Written request: Copy the data from its first line through the line containing "brown star: moved 5", renaming each "brown hexagon" to "orange hexagon" and leaving everything else unchanged.

[Dataset entries]

# # # # # # #

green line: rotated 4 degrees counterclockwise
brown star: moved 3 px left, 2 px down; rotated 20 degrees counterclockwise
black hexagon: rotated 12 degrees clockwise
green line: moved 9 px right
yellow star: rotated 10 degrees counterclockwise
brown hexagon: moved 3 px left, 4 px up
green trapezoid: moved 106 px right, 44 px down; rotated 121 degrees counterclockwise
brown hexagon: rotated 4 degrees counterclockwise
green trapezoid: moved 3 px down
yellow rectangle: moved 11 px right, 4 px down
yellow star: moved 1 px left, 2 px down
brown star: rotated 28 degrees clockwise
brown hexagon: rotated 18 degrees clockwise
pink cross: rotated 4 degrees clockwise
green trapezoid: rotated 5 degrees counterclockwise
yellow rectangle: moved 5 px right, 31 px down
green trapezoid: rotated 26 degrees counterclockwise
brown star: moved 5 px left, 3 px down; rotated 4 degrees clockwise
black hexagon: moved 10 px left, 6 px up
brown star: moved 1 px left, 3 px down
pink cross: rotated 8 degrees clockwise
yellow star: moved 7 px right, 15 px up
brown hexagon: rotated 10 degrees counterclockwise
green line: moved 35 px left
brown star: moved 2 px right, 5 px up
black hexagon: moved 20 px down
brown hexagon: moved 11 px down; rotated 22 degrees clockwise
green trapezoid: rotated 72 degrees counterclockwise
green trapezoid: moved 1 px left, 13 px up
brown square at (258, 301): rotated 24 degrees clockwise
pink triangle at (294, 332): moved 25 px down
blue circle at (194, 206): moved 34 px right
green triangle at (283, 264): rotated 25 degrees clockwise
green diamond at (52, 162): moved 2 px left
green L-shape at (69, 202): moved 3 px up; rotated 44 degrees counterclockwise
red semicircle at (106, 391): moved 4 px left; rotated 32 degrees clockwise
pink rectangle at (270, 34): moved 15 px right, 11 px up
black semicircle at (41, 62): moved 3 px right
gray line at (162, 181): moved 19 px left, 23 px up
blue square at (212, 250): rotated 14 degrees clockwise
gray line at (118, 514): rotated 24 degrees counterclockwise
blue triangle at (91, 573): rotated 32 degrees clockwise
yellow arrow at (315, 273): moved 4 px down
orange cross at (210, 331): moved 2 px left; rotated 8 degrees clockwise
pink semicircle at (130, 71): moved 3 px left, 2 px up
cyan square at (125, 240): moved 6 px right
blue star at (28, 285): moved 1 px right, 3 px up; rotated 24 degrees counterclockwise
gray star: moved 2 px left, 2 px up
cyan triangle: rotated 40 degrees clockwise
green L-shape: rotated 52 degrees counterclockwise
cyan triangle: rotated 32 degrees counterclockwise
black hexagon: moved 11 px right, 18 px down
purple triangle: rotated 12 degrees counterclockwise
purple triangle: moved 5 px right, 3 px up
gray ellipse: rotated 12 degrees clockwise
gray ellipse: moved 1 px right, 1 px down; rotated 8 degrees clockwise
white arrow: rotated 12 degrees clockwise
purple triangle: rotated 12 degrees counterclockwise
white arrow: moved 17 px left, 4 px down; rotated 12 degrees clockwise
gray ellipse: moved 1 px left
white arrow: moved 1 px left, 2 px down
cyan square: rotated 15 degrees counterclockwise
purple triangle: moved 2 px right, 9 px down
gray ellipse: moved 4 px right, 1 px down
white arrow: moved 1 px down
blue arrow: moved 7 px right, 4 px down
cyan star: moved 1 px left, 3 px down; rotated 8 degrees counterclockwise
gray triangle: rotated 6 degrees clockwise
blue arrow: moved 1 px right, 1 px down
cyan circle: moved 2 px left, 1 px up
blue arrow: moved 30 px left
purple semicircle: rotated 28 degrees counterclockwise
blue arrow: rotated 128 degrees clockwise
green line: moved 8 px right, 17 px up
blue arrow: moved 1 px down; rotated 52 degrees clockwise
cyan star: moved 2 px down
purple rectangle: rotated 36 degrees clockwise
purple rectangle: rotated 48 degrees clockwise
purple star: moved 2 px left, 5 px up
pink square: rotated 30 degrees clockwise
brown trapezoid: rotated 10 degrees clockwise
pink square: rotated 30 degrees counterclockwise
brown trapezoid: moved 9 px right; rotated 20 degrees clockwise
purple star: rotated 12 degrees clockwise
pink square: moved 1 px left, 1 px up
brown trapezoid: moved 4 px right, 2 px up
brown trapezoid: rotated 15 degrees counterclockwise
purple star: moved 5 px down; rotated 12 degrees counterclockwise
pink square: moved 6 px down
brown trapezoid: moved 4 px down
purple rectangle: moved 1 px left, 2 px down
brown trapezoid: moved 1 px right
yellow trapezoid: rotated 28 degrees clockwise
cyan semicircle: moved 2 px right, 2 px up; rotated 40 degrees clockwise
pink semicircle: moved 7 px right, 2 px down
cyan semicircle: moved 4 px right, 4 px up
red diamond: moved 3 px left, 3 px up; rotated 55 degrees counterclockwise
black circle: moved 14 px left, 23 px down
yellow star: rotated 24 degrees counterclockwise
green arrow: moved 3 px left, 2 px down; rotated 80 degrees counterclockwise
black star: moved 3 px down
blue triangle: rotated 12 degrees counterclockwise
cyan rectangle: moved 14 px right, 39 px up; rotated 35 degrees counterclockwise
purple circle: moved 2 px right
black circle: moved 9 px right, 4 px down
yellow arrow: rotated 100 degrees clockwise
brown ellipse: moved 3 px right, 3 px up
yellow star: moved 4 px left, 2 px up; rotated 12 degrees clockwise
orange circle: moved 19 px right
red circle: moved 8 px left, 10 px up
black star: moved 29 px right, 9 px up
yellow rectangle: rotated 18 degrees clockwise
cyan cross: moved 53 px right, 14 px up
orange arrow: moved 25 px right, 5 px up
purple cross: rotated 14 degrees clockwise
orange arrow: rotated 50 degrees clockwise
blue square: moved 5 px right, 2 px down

# # # # # # #

Right answer:
green line: rotated 4 degrees counterclockwise
brown star: moved 3 px left, 2 px down; rotated 20 degrees counterclockwise
black hexagon: rotated 12 degrees clockwise
green line: moved 9 px right
yellow star: rotated 10 degrees counterclockwise
orange hexagon: moved 3 px left, 4 px up
green trapezoid: moved 106 px right, 44 px down; rotated 121 degrees counterclockwise
orange hexagon: rotated 4 degrees counterclockwise
green trapezoid: moved 3 px down
yellow rectangle: moved 11 px right, 4 px down
yellow star: moved 1 px left, 2 px down
brown star: rotated 28 degrees clockwise
orange hexagon: rotated 18 degrees clockwise
pink cross: rotated 4 degrees clockwise
green trapezoid: rotated 5 degrees counterclockwise
yellow rectangle: moved 5 px right, 31 px down
green trapezoid: rotated 26 degrees counterclockwise
brown star: moved 5 px left, 3 px down; rotated 4 degrees clockwise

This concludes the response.